**Synthetic geometry scene data:**
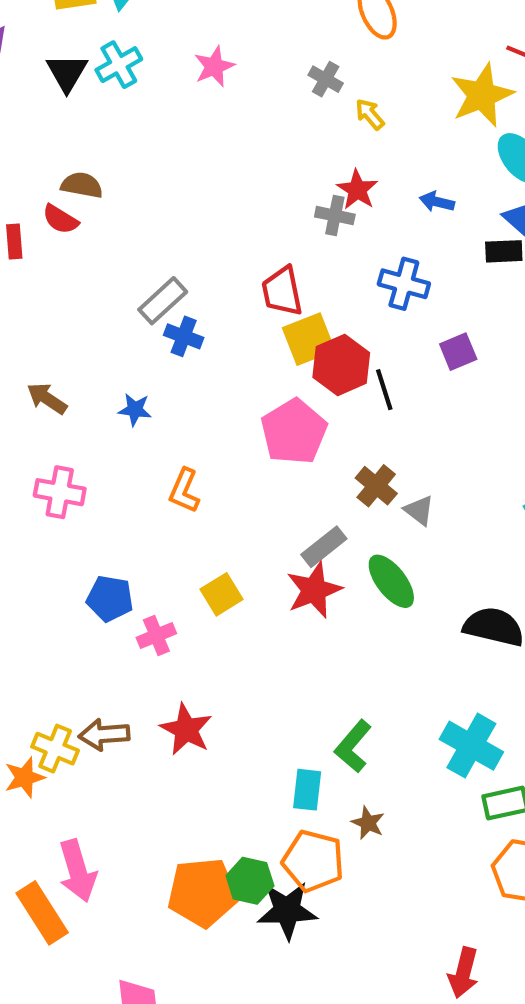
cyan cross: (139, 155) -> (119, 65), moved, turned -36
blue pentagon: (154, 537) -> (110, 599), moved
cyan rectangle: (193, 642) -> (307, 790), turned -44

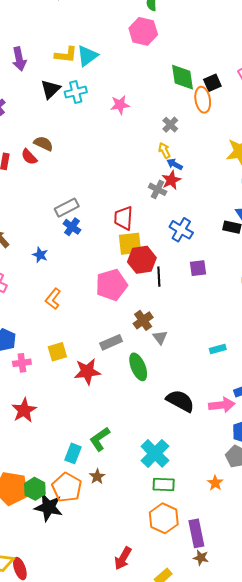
yellow arrow: (370, 114) -> (164, 150), moved
blue arrow: (437, 202) -> (175, 164), moved
red star: (314, 590) -> (87, 372), moved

**Required work:** Only the lines from the one containing "yellow arrow: (370, 114) -> (164, 150), moved" through the last line above belong in your answer. Retype them exactly.

**Exercise answer:**
yellow arrow: (370, 114) -> (164, 150), moved
blue arrow: (437, 202) -> (175, 164), moved
red star: (314, 590) -> (87, 372), moved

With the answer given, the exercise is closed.